##### EXTRACTED DATA #####
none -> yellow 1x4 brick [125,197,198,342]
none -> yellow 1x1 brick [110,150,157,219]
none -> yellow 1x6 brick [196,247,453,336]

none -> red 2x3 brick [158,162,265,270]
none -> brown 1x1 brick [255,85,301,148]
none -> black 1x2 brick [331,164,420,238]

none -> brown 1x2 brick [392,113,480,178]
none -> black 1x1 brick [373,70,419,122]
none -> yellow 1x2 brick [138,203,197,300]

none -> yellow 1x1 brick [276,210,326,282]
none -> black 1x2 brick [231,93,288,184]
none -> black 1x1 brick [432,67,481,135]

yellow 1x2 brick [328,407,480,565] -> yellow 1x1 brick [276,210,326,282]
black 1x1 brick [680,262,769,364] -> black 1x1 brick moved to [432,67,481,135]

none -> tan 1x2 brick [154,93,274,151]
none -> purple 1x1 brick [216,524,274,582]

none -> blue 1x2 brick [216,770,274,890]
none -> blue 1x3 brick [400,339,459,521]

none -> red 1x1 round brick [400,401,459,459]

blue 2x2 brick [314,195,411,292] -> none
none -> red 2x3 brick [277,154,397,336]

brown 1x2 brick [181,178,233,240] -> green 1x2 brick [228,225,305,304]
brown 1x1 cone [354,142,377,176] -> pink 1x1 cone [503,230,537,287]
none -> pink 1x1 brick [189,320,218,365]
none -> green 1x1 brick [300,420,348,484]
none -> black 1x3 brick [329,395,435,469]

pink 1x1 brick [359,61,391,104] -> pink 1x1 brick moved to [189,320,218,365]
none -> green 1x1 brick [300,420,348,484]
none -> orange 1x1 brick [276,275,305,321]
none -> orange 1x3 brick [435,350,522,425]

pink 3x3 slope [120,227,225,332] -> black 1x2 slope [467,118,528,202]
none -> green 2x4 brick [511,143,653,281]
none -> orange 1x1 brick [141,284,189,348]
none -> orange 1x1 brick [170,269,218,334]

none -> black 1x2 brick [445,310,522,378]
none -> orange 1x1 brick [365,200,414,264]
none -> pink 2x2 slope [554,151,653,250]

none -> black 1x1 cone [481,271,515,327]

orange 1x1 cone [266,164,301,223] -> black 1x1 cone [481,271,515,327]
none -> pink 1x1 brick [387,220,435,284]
#####
## EXERCISE GOAL
Each of the lines from the one holding "none -> purple 1x1 brick [216,524,274,582]" through the final line of the entries is to be set down exactly, and no others.

## ANSWER SECTION
none -> purple 1x1 brick [216,524,274,582]

none -> blue 1x2 brick [216,770,274,890]
none -> blue 1x3 brick [400,339,459,521]

none -> red 1x1 round brick [400,401,459,459]

blue 2x2 brick [314,195,411,292] -> none
none -> red 2x3 brick [277,154,397,336]

brown 1x2 brick [181,178,233,240] -> green 1x2 brick [228,225,305,304]
brown 1x1 cone [354,142,377,176] -> pink 1x1 cone [503,230,537,287]
none -> pink 1x1 brick [189,320,218,365]
none -> green 1x1 brick [300,420,348,484]
none -> black 1x3 brick [329,395,435,469]

pink 1x1 brick [359,61,391,104] -> pink 1x1 brick moved to [189,320,218,365]
none -> green 1x1 brick [300,420,348,484]
none -> orange 1x1 brick [276,275,305,321]
none -> orange 1x3 brick [435,350,522,425]

pink 3x3 slope [120,227,225,332] -> black 1x2 slope [467,118,528,202]
none -> green 2x4 brick [511,143,653,281]
none -> orange 1x1 brick [141,284,189,348]
none -> orange 1x1 brick [170,269,218,334]

none -> black 1x2 brick [445,310,522,378]
none -> orange 1x1 brick [365,200,414,264]
none -> pink 2x2 slope [554,151,653,250]

none -> black 1x1 cone [481,271,515,327]

orange 1x1 cone [266,164,301,223] -> black 1x1 cone [481,271,515,327]
none -> pink 1x1 brick [387,220,435,284]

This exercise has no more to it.